Collected data entries

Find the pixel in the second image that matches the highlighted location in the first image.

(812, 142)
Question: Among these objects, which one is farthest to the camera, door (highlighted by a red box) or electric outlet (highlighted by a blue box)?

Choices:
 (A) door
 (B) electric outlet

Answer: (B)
* * *
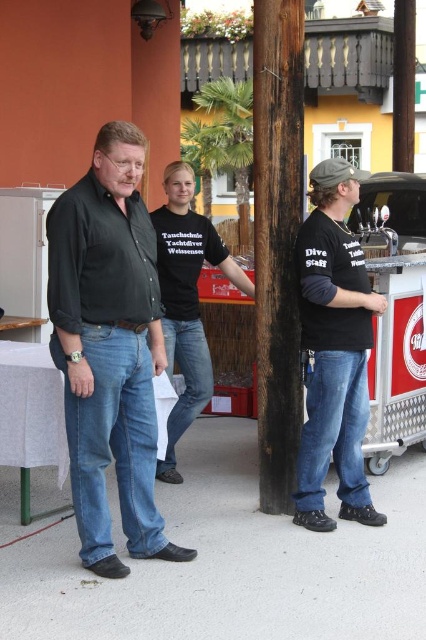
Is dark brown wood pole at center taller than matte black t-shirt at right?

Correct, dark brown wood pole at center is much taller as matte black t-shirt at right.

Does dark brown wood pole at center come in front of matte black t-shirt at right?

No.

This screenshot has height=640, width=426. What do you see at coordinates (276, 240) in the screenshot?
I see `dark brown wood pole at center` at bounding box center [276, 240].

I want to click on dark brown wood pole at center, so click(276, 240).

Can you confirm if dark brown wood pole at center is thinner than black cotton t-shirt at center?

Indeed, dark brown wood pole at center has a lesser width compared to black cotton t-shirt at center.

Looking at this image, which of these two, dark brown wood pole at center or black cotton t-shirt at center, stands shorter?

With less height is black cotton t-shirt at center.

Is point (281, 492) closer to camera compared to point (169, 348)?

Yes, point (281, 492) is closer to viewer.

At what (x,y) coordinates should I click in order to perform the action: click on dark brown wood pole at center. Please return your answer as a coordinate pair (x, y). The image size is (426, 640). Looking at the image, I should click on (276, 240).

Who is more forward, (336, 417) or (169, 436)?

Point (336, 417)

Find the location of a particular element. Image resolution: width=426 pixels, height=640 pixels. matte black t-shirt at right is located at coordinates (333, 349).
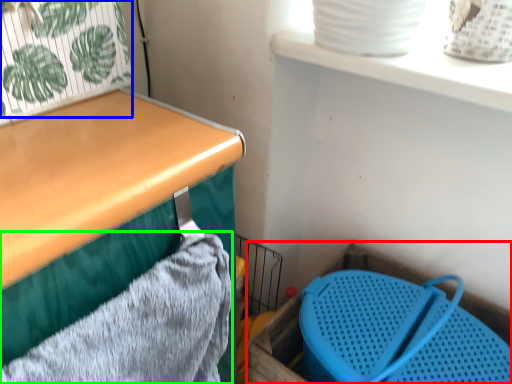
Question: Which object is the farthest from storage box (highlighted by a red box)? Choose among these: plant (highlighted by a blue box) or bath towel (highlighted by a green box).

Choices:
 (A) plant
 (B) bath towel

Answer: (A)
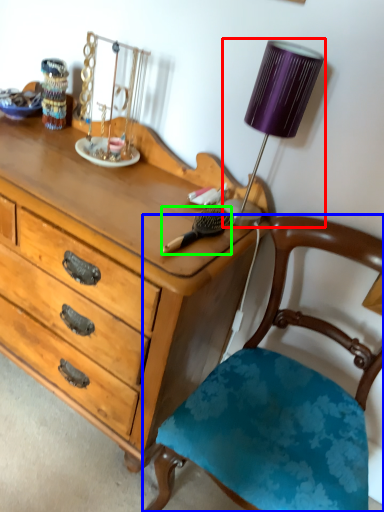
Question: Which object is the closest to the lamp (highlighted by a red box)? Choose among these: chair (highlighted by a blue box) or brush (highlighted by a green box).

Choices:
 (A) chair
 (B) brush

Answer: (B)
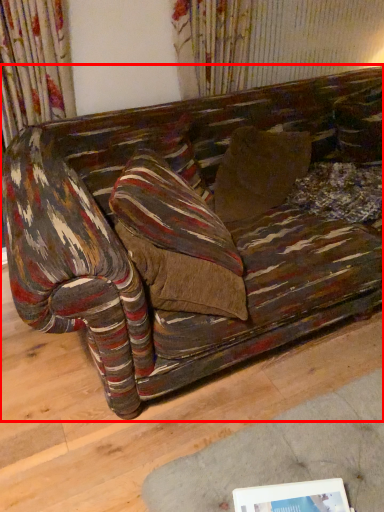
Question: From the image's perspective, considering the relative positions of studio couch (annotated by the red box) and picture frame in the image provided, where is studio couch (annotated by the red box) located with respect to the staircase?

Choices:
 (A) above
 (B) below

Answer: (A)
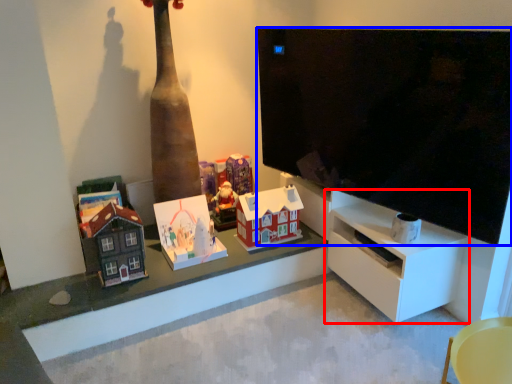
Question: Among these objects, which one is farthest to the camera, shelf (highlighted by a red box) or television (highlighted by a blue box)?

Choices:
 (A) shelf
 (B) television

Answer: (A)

Task requirements => Turn the entries from the line containing "Find the pixel" through the line containing "(B) electric outlet", both included, into a JSON list of strings, one string per line, leaving out blank lines.

Result =>
[
  "Find the pixel in the second image that matches the highlighted location in the first image.",
  "(812, 142)",
  "Question: Among these objects, which one is farthest to the camera, door (highlighted by a red box) or electric outlet (highlighted by a blue box)?",
  "Choices:",
  " (A) door",
  " (B) electric outlet"
]